(RECORDS PROVIDED Opens)
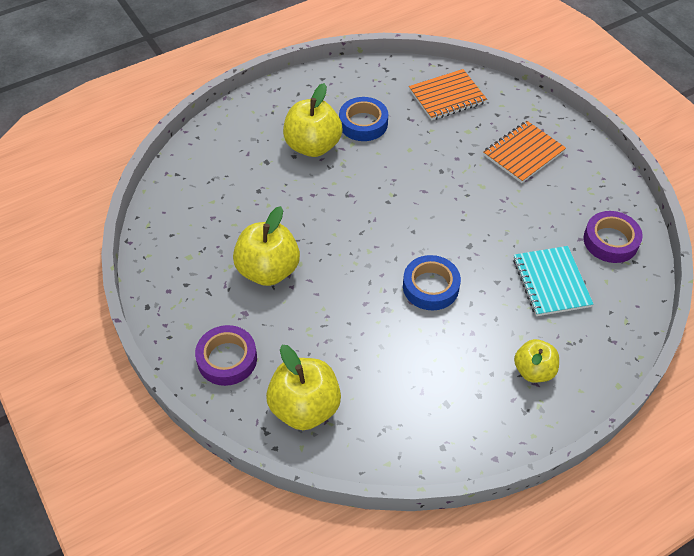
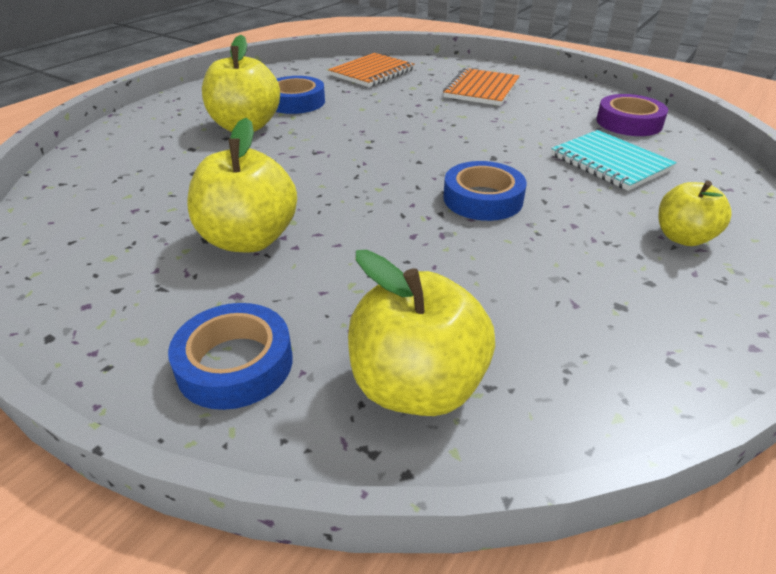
camera: 25 degrees left, 15 degrees down
purple tape [195,325,257,386] -> blue tape [168,303,292,410]

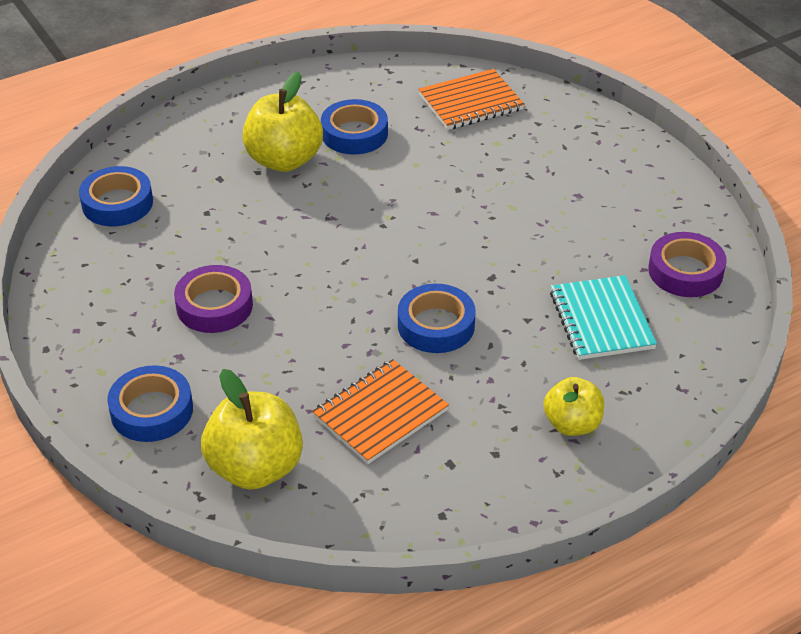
camera: 25 degrees right, 5 degrees up
yellow apple [187,118,297,252] -> purple tape [174,265,253,333]
orange notebook [443,68,520,106] -> orange notebook moved to [312,359,449,464]
none -> blue tape [79,166,153,226]

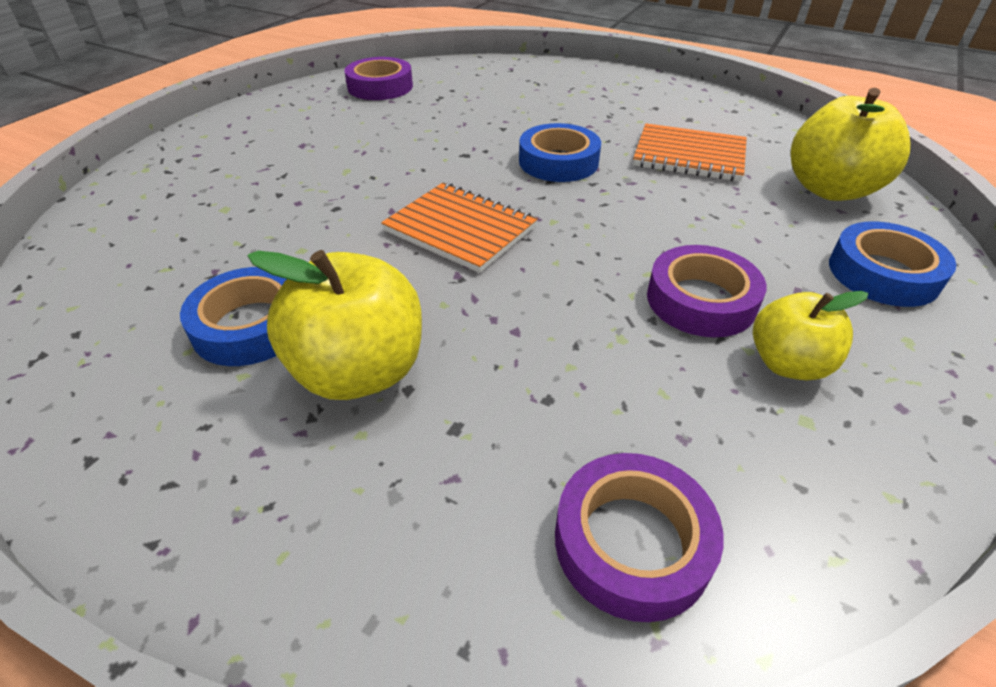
camera: 120 degrees left, 0 degrees up
blue tape [79,166,153,226] -> purple tape [555,453,724,622]
orange notebook [418,69,524,130] -> orange notebook moved to [381,182,538,273]
yellow apple [543,377,604,436] -> yellow apple moved to [753,291,868,380]
turquoise notebook [550,275,657,360] -> none

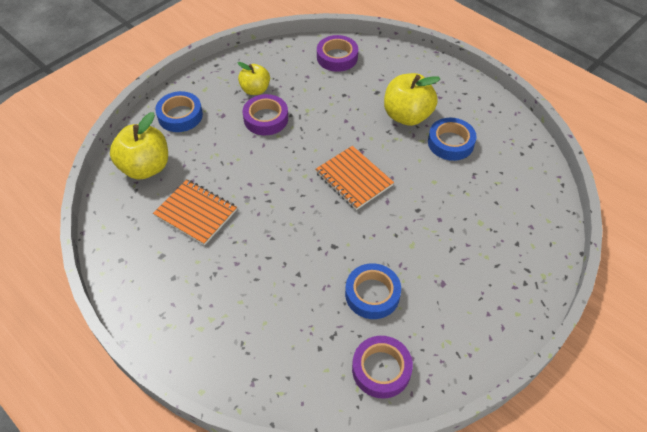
camera: 165 degrees left, 10 degrees up
blue tape [519,123,601,182] -> blue tape moved to [345,263,401,319]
(RECORDS PROVIDED Closes)
TASK TO CARRY OUT: Restate each entry word for word; pictures stay out of the copy.

RESPONSE TO THE EXERCISE:
camera: 25 degrees left, 15 degrees down
purple tape [195,325,257,386] -> blue tape [168,303,292,410]

camera: 25 degrees right, 5 degrees up
yellow apple [187,118,297,252] -> purple tape [174,265,253,333]
orange notebook [443,68,520,106] -> orange notebook moved to [312,359,449,464]
none -> blue tape [79,166,153,226]

camera: 120 degrees left, 0 degrees up
blue tape [79,166,153,226] -> purple tape [555,453,724,622]
orange notebook [418,69,524,130] -> orange notebook moved to [381,182,538,273]
yellow apple [543,377,604,436] -> yellow apple moved to [753,291,868,380]
turquoise notebook [550,275,657,360] -> none

camera: 165 degrees left, 10 degrees up
blue tape [519,123,601,182] -> blue tape moved to [345,263,401,319]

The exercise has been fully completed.